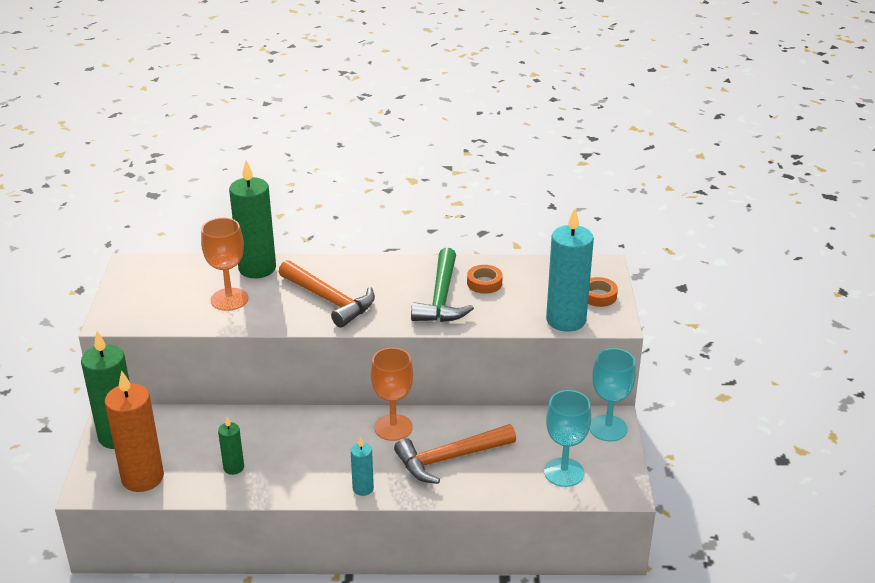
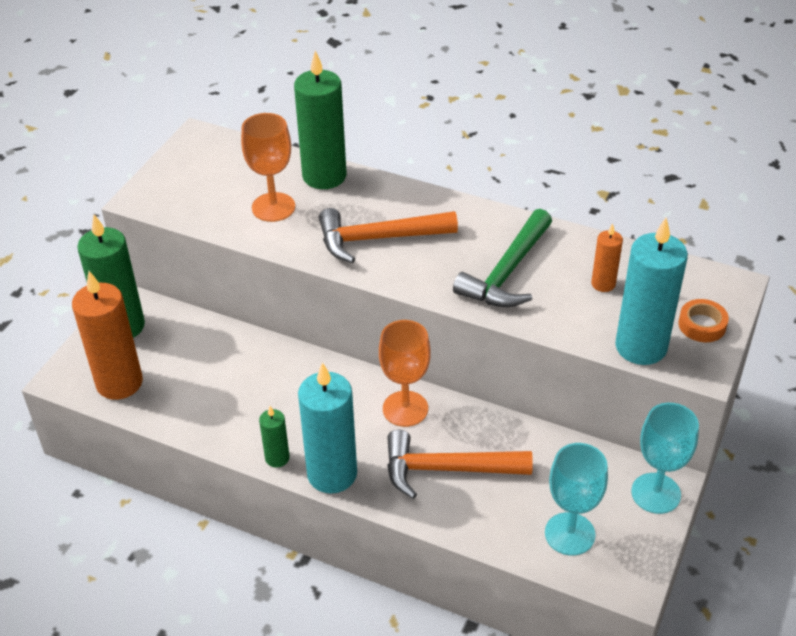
camera: 25 degrees right, 10 degrees up
green candle [218,417,244,475] -> green candle moved to [259,406,290,468]
orange hammer [279,260,375,327] -> orange hammer turned 105 degrees clockwise [319,208,458,263]
turquoise candle [351,437,374,496] -> turquoise candle [298,362,357,494], size x2.02
orange tape [467,265,503,294] -> none
none -> orange candle [591,223,623,292]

*PROBLEM REQUIREMENTS*: Within the data above, find the lines that contain the word "candle" and copy each of them.

*TASK RESULT*:
green candle [218,417,244,475] -> green candle moved to [259,406,290,468]
turquoise candle [351,437,374,496] -> turquoise candle [298,362,357,494], size x2.02
none -> orange candle [591,223,623,292]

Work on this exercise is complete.